Could you recast all the lines below as a JSON list of strings, one string per line, with blank lines dropped and the pictures left out?

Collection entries
┌──

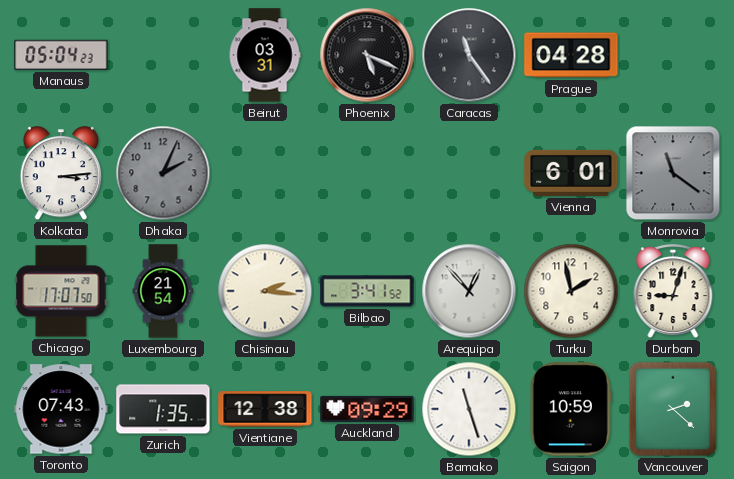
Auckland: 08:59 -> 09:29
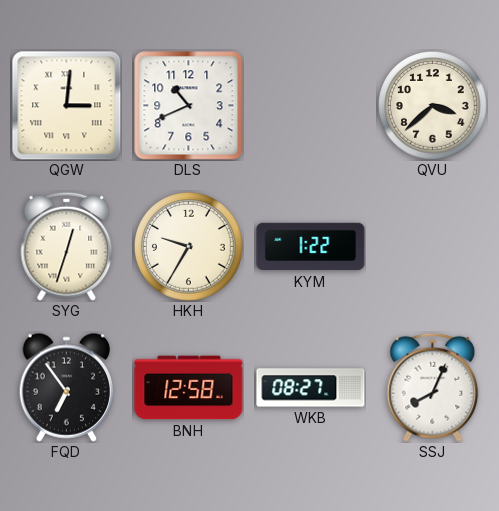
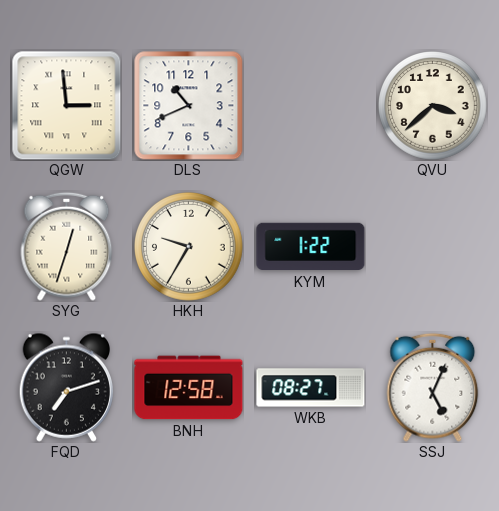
QGW: 3:01 -> 2:59
FQD: 6:54 -> 7:12
SSJ: 8:04 -> 5:04
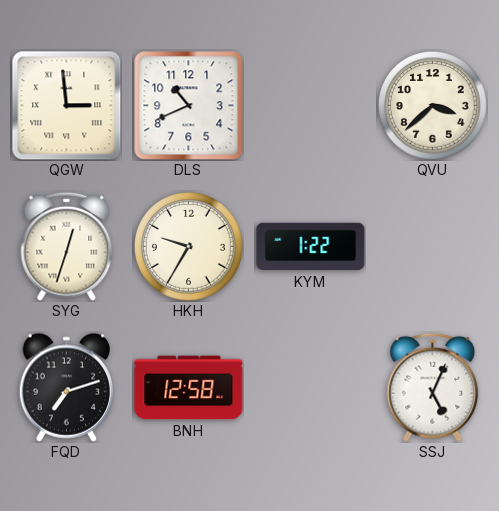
WKB: 08:27 -> none
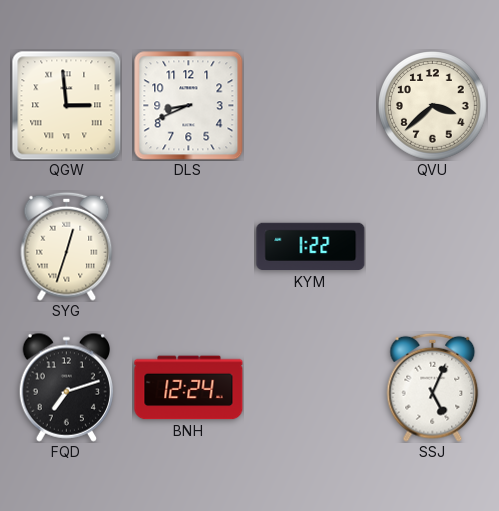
DLS: 10:41 -> 8:41
HKH: 9:35 -> none
BNH: 12:58 -> 12:24
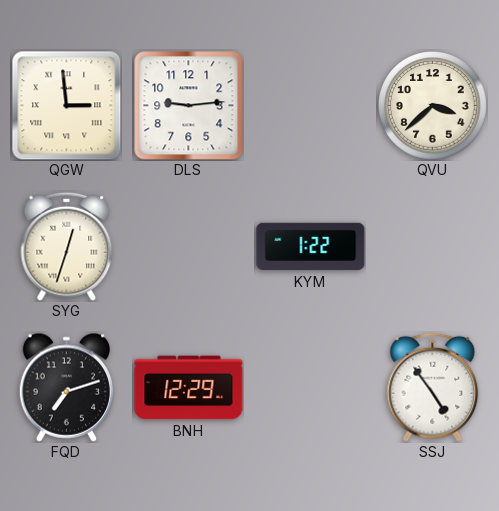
DLS: 8:41 -> 9:14
BNH: 12:24 -> 12:29
SSJ: 5:04 -> 4:54
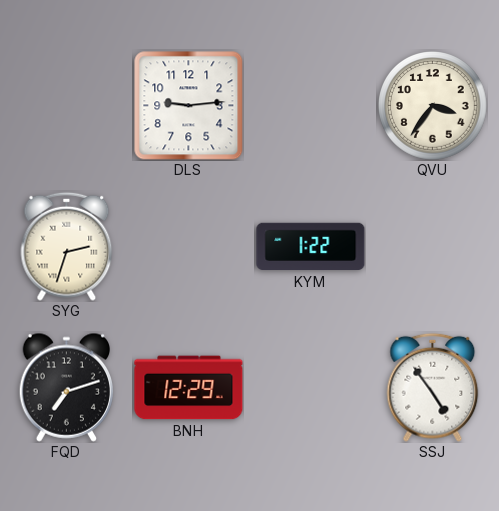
QGW: 2:59 -> none
QVU: 3:38 -> 3:36
SYG: 12:33 -> 2:33
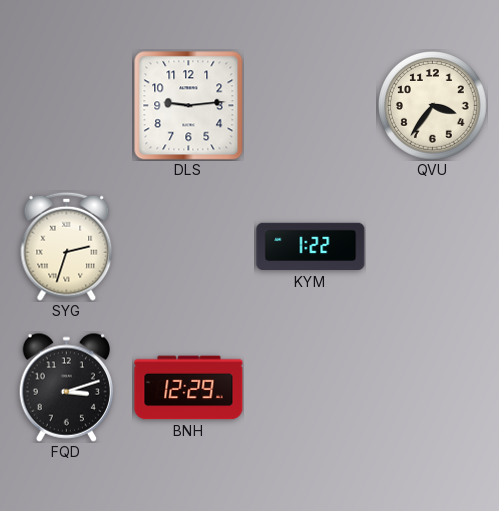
FQD: 7:12 -> 3:12
SSJ: 4:54 -> none
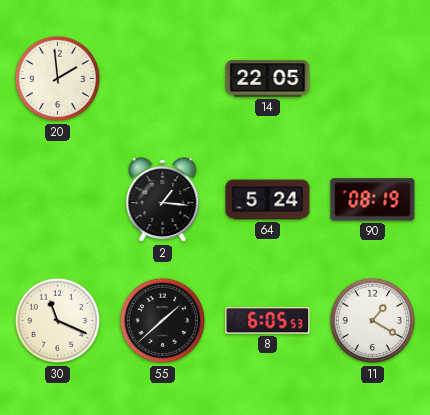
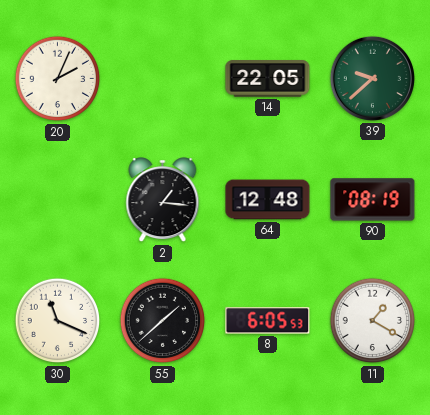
20: 1:59 -> 2:04
39: none -> 9:38
64: 5:24 -> 12:48
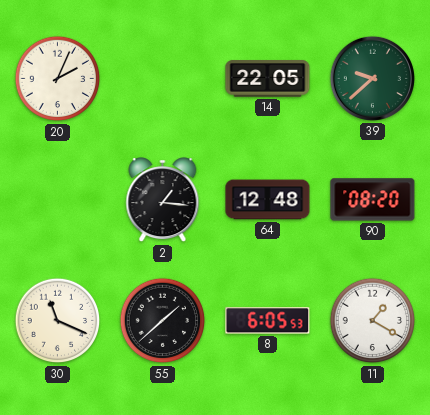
90: 08:19 -> 08:20
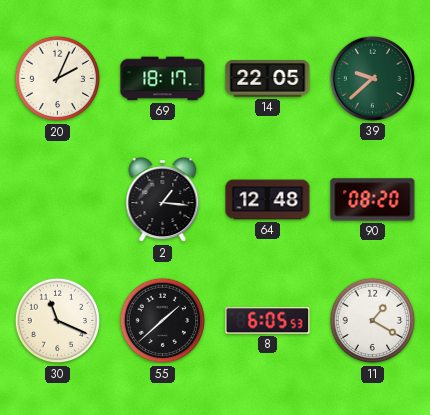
69: none -> 18:17
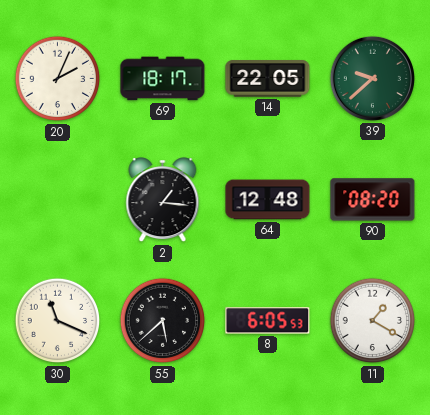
55: 1:38 -> 5:38
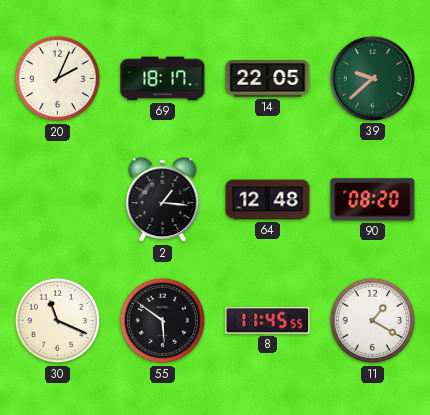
55: 5:38 -> 5:51
8: 6:05 -> 11:45
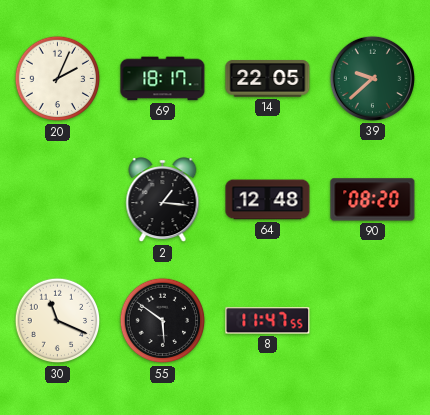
8: 11:45 -> 11:47
11: 1:20 -> none
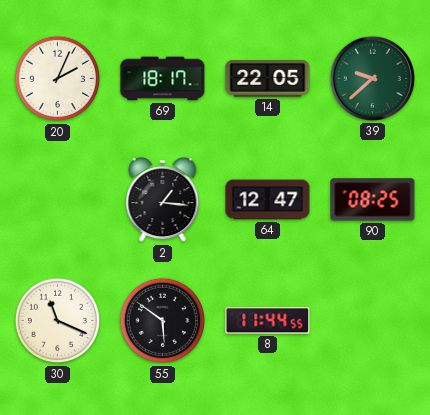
64: 12:48 -> 12:47
90: 08:20 -> 08:25
8: 11:47 -> 11:44
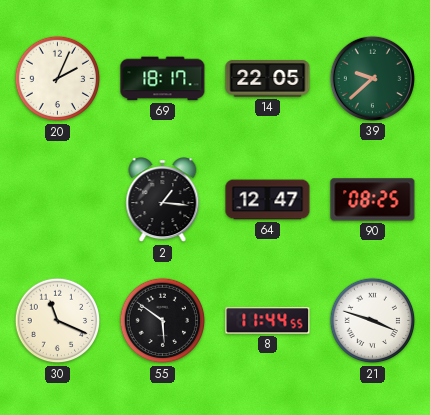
21: none -> 3:48
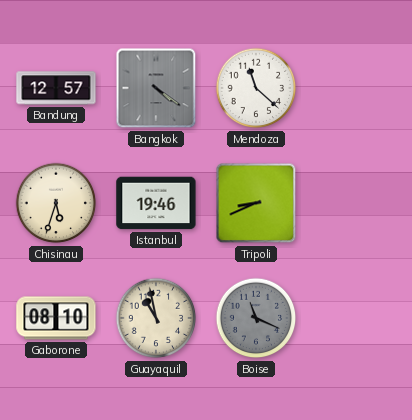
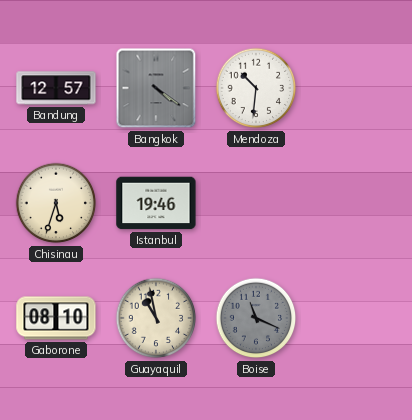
Mendoza: 11:22 -> 10:31
Tripoli: 8:41 -> none
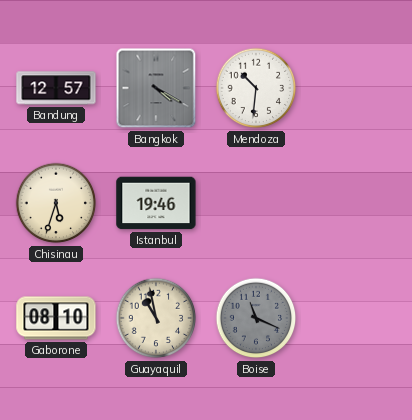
Bangkok: 4:21 -> 4:20
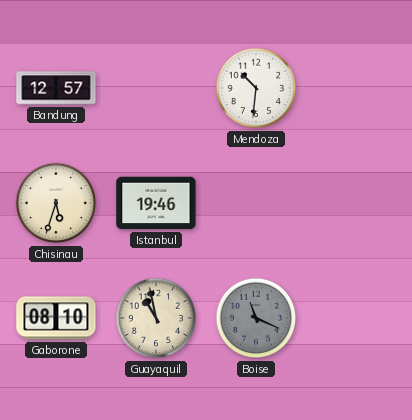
Bangkok: 4:20 -> none
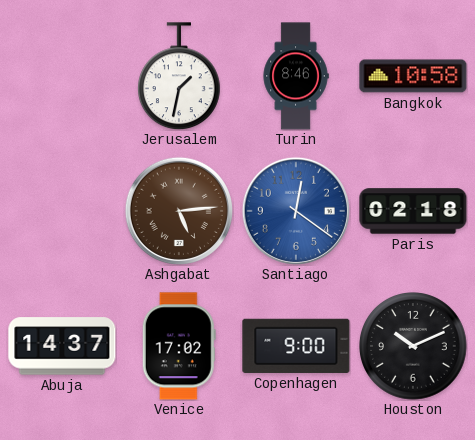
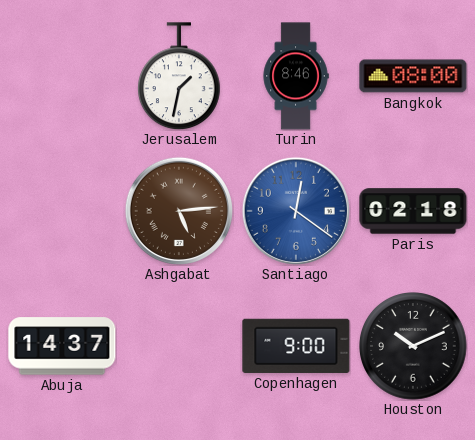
Bangkok: 10:58 -> 08:00
Venice: 17:02 -> none
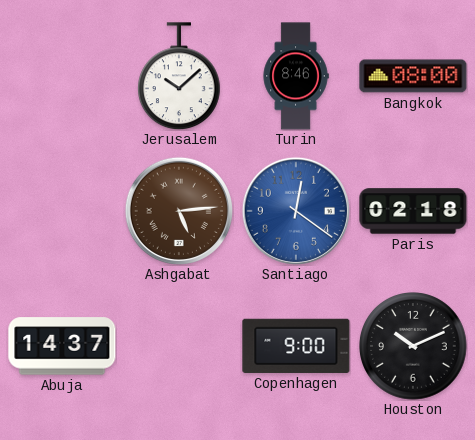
Jerusalem: 1:32 -> 10:08
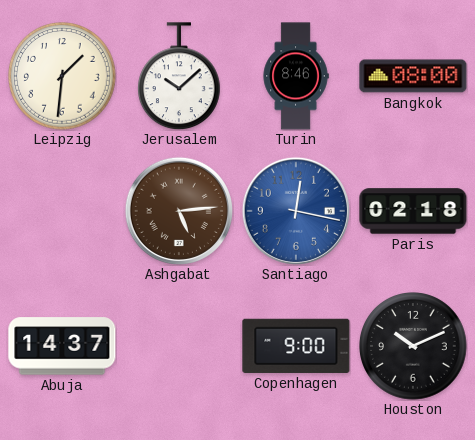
Leipzig: none -> 1:31
Santiago: 12:21 -> 12:17
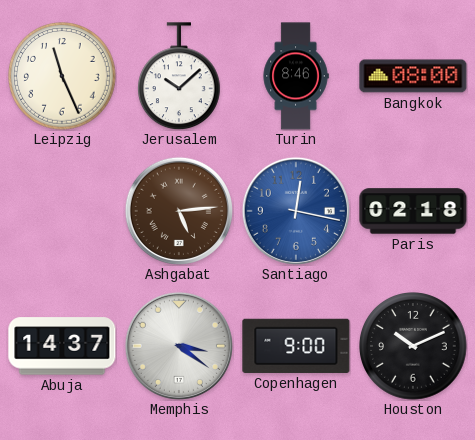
Leipzig: 1:31 -> 11:26
Memphis: none -> 3:21
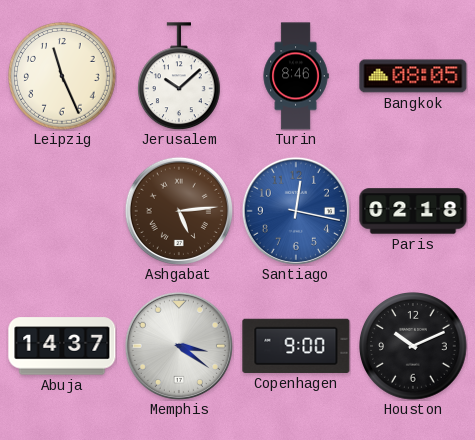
Bangkok: 08:00 -> 08:05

└──

→ The reply
[
  "Auckland: 08:59 -> 09:29",
  "QGW: 3:01 -> 2:59",
  "FQD: 6:54 -> 7:12",
  "SSJ: 8:04 -> 5:04",
  "WKB: 08:27 -> none",
  "DLS: 10:41 -> 8:41",
  "HKH: 9:35 -> none",
  "BNH: 12:58 -> 12:24",
  "DLS: 8:41 -> 9:14",
  "BNH: 12:24 -> 12:29",
  "SSJ: 5:04 -> 4:54",
  "QGW: 2:59 -> none",
  "QVU: 3:38 -> 3:36",
  "SYG: 12:33 -> 2:33",
  "FQD: 7:12 -> 3:12",
  "SSJ: 4:54 -> none",
  "20: 1:59 -> 2:04",
  "39: none -> 9:38",
  "64: 5:24 -> 12:48",
  "90: 08:19 -> 08:20",
  "69: none -> 18:17",
  "55: 1:38 -> 5:38",
  "55: 5:38 -> 5:51",
  "8: 6:05 -> 11:45",
  "8: 11:45 -> 11:47",
  "11: 1:20 -> none",
  "64: 12:48 -> 12:47",
  "90: 08:20 -> 08:25",
  "8: 11:47 -> 11:44",
  "21: none -> 3:48",
  "Mendoza: 11:22 -> 10:31",
  "Tripoli: 8:41 -> none",
  "Bangkok: 4:21 -> 4:20",
  "Bangkok: 4:20 -> none",
  "Bangkok: 10:58 -> 08:00",
  "Venice: 17:02 -> none",
  "Jerusalem: 1:32 -> 10:08",
  "Leipzig: none -> 1:31",
  "Santiago: 12:21 -> 12:17",
  "Leipzig: 1:31 -> 11:26",
  "Memphis: none -> 3:21",
  "Bangkok: 08:00 -> 08:05"
]